Problem details: Once you find the line containing "building: none -> [128,165,151,212]" in the data below, copy it and each following line exactly, up to and including the line containing "building: [539,422,590,495] ->", and nothing else.

Task inputs:

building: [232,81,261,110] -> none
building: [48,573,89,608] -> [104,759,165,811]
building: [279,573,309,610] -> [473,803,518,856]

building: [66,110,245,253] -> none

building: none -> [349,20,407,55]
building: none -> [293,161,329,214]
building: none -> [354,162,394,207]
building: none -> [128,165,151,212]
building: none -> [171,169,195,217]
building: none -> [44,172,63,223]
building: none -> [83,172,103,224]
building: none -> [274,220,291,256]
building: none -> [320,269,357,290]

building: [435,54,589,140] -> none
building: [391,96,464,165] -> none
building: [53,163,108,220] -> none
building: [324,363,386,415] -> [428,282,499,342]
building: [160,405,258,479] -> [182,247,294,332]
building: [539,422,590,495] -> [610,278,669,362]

* * *

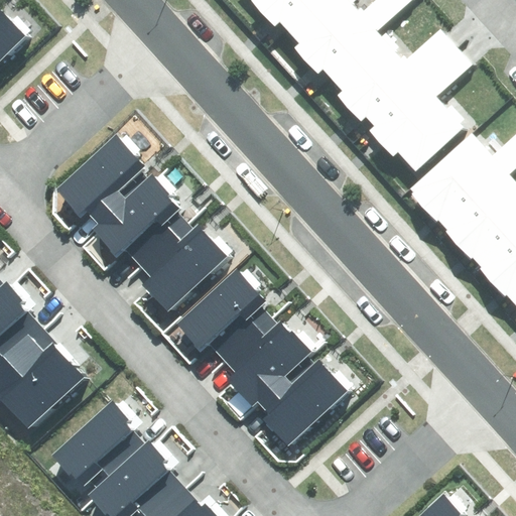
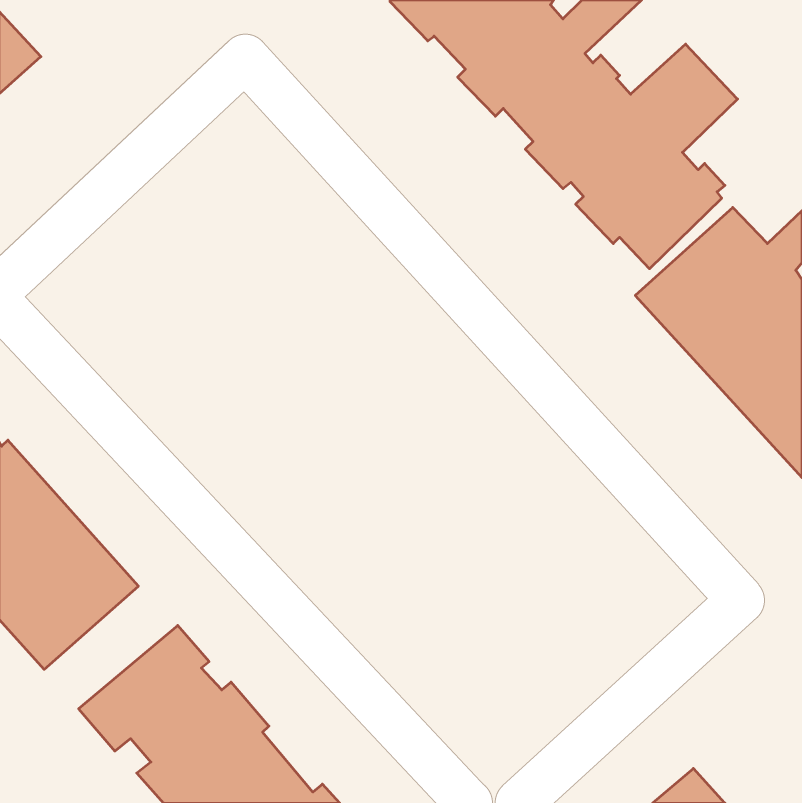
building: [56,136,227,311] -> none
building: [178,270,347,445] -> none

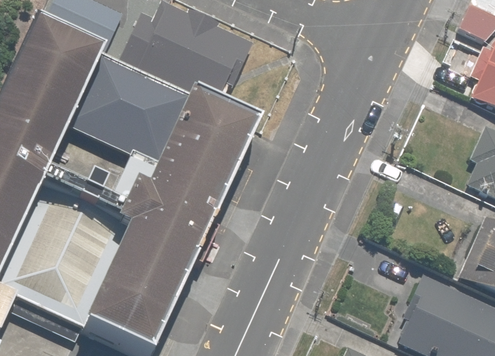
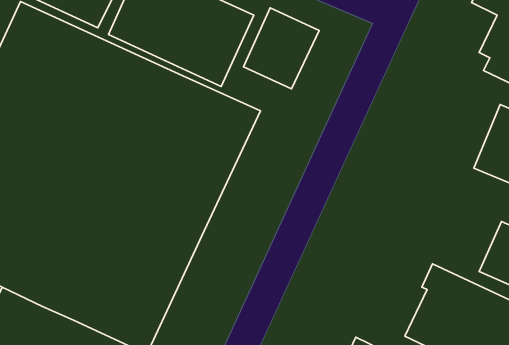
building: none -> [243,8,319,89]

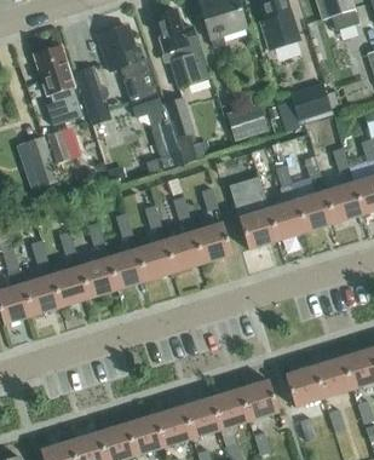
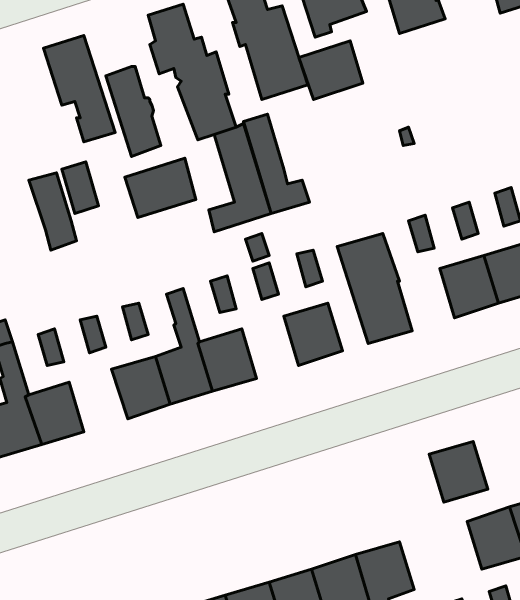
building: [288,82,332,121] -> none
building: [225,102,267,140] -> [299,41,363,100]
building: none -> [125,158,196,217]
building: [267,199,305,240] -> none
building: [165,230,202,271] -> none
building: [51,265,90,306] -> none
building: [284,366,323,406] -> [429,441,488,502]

==

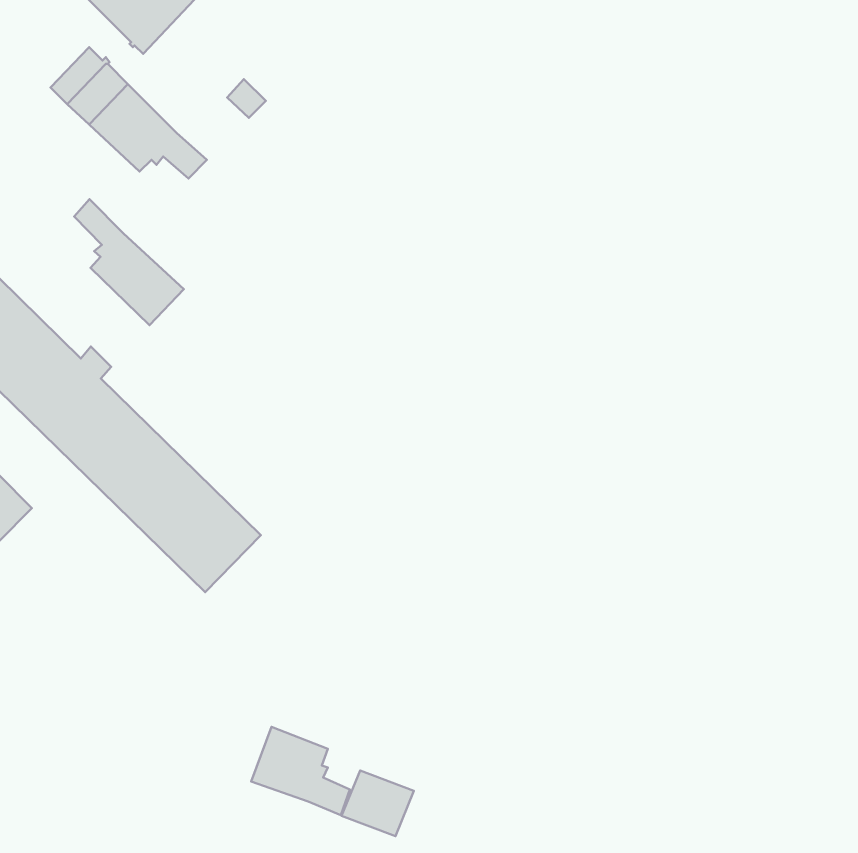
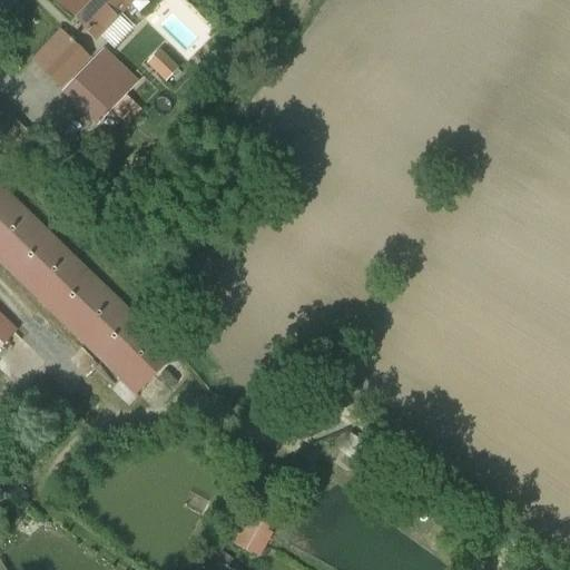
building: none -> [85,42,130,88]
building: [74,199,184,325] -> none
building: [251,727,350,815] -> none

Response area:
building: none -> [128,165,151,212]
building: none -> [171,169,195,217]
building: none -> [44,172,63,223]
building: none -> [83,172,103,224]
building: none -> [274,220,291,256]
building: none -> [320,269,357,290]

building: [435,54,589,140] -> none
building: [391,96,464,165] -> none
building: [53,163,108,220] -> none
building: [324,363,386,415] -> [428,282,499,342]
building: [160,405,258,479] -> [182,247,294,332]
building: [539,422,590,495] -> [610,278,669,362]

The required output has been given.